### WHAT TO PRODUCE
In the records below, find the line containing "D2: zener 18V" and the line containing "V2: AC 12V (DGND, VI) -> AC 6V (DGND, VI)"; please repeat exactly the lines from one to the other, both included, and nothing more.

### RECORDS PROVIDED
* * * * * * *

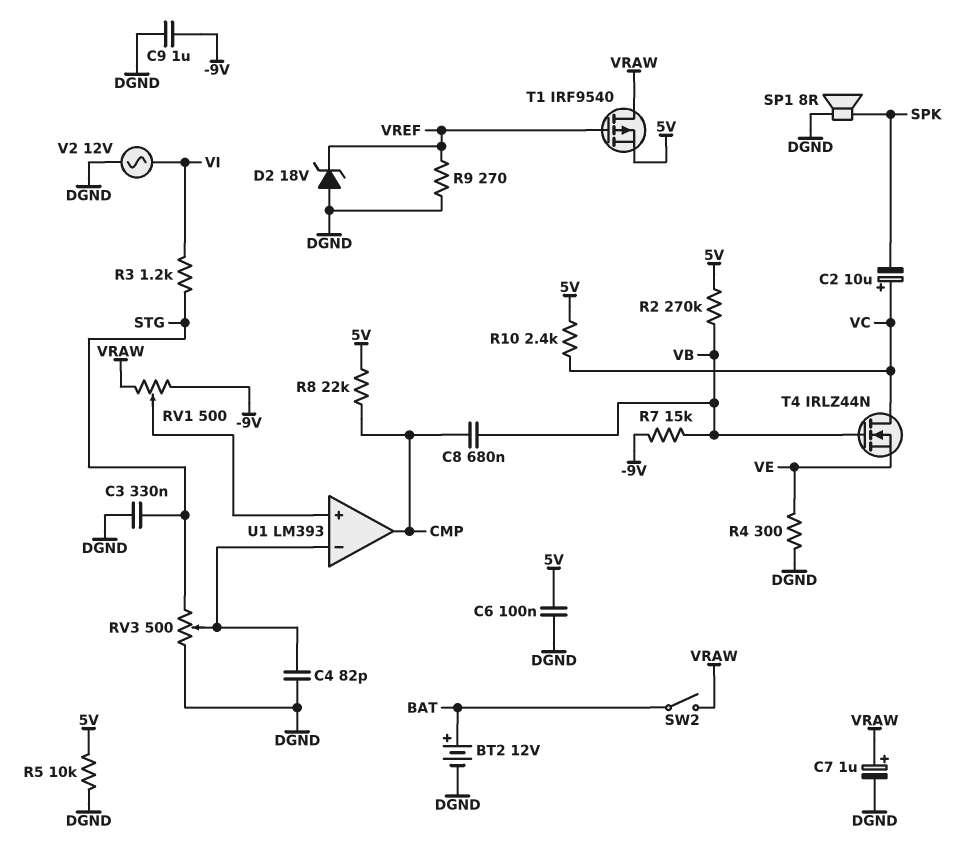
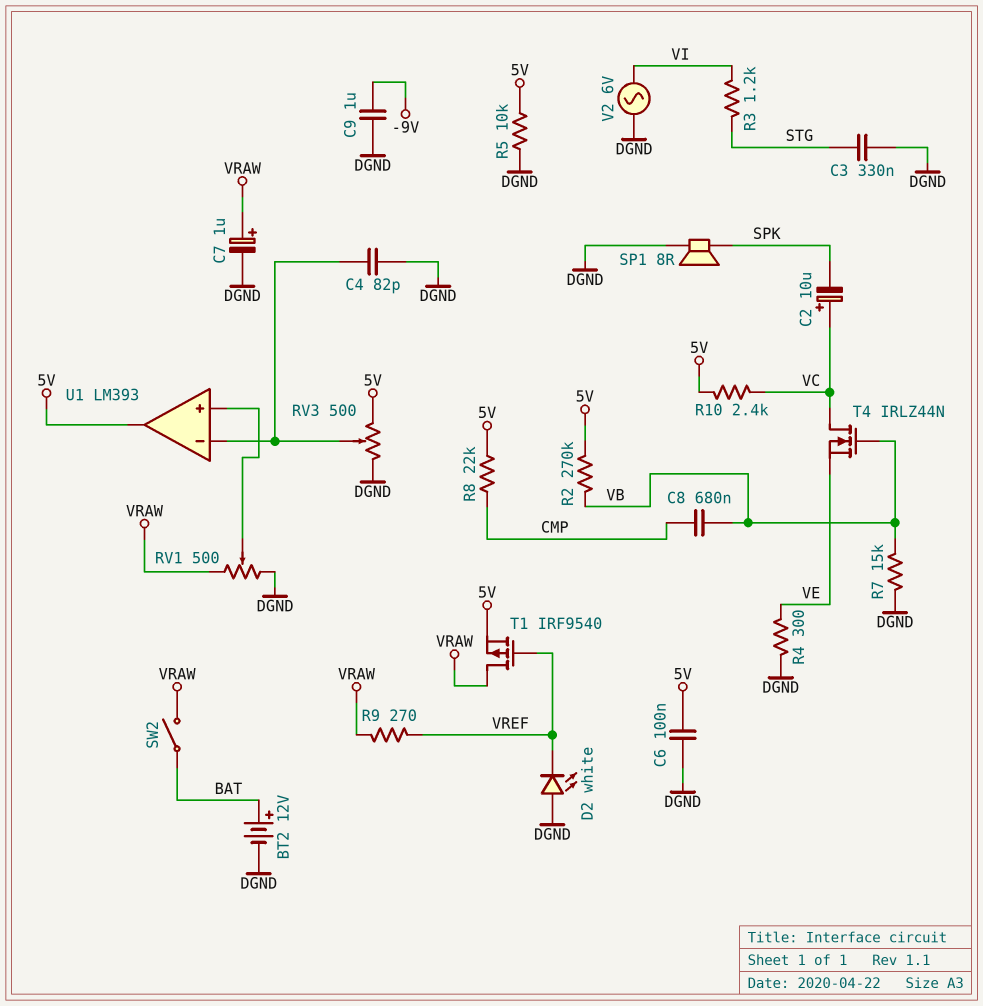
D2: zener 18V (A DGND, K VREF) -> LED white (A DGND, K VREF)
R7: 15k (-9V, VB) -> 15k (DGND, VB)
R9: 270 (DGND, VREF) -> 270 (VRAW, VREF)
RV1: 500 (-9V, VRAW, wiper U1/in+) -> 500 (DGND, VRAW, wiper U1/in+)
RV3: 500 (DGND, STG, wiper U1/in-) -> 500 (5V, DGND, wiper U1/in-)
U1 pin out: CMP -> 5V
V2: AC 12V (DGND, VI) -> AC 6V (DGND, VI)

* * * * * * *

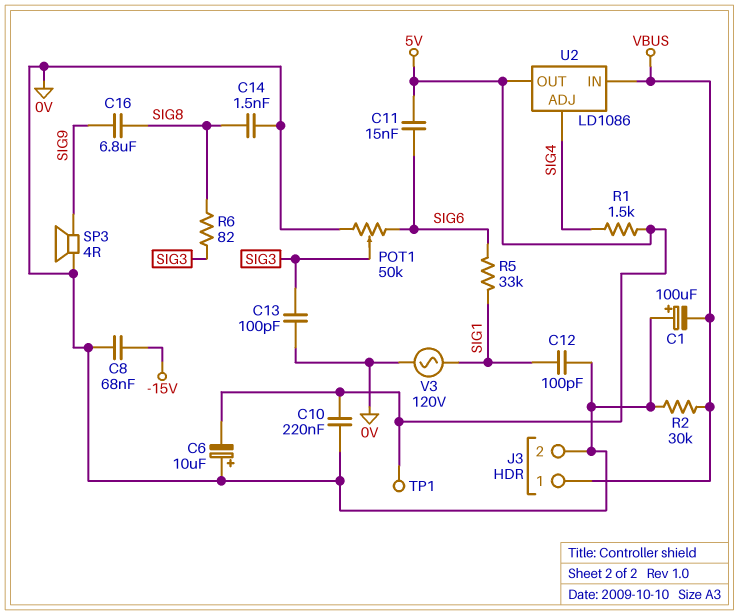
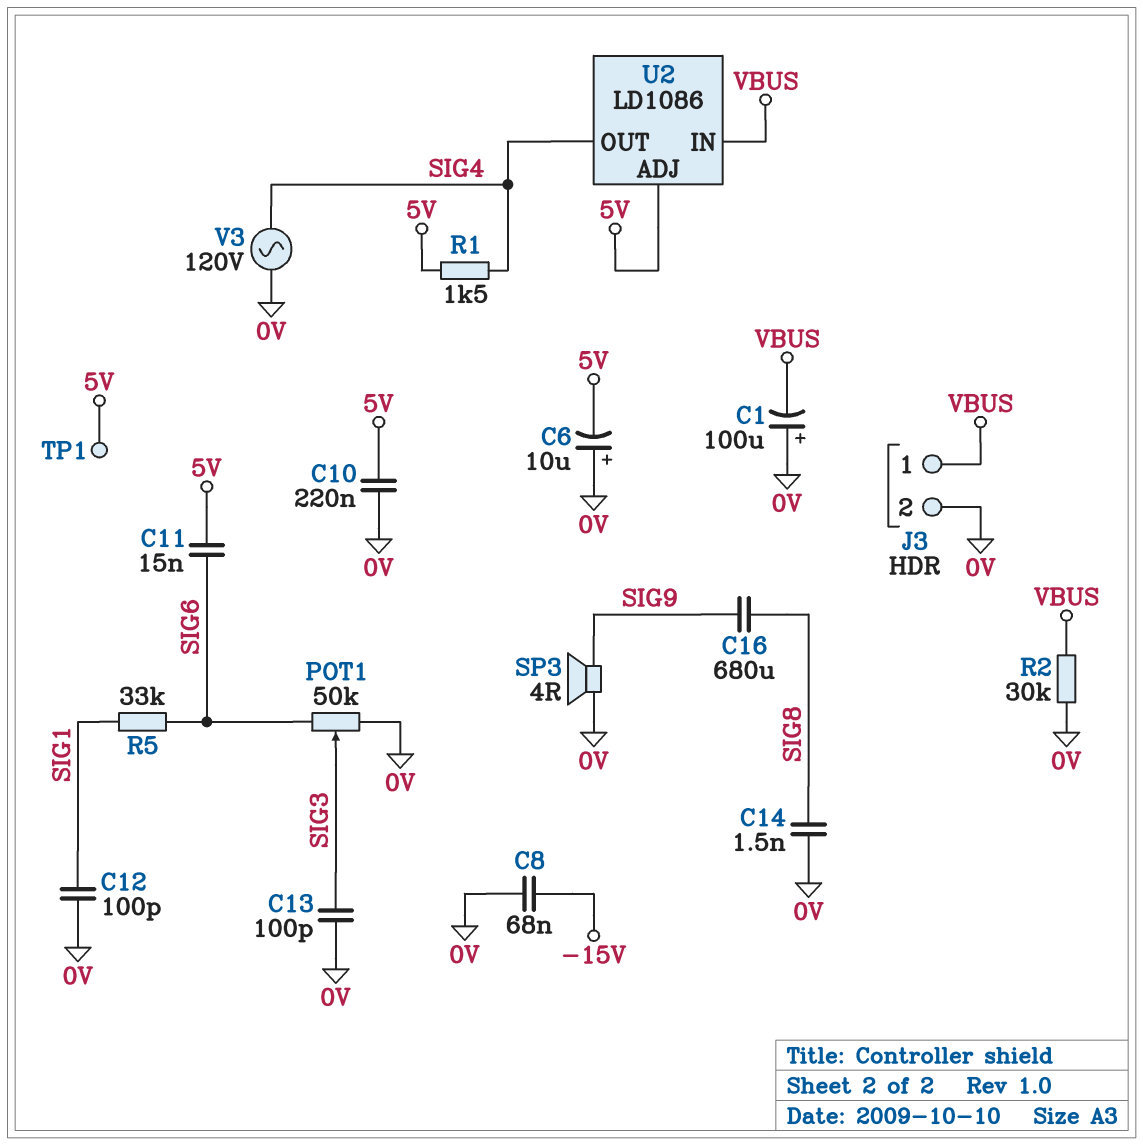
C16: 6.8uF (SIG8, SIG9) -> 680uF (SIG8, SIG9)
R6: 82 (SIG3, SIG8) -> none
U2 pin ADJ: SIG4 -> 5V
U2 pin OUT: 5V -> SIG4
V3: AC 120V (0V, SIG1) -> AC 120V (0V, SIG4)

* * * * * * *

### TASK OUTPUT
D2: zener 18V (A DGND, K VREF) -> LED white (A DGND, K VREF)
R7: 15k (-9V, VB) -> 15k (DGND, VB)
R9: 270 (DGND, VREF) -> 270 (VRAW, VREF)
RV1: 500 (-9V, VRAW, wiper U1/in+) -> 500 (DGND, VRAW, wiper U1/in+)
RV3: 500 (DGND, STG, wiper U1/in-) -> 500 (5V, DGND, wiper U1/in-)
U1 pin out: CMP -> 5V
V2: AC 12V (DGND, VI) -> AC 6V (DGND, VI)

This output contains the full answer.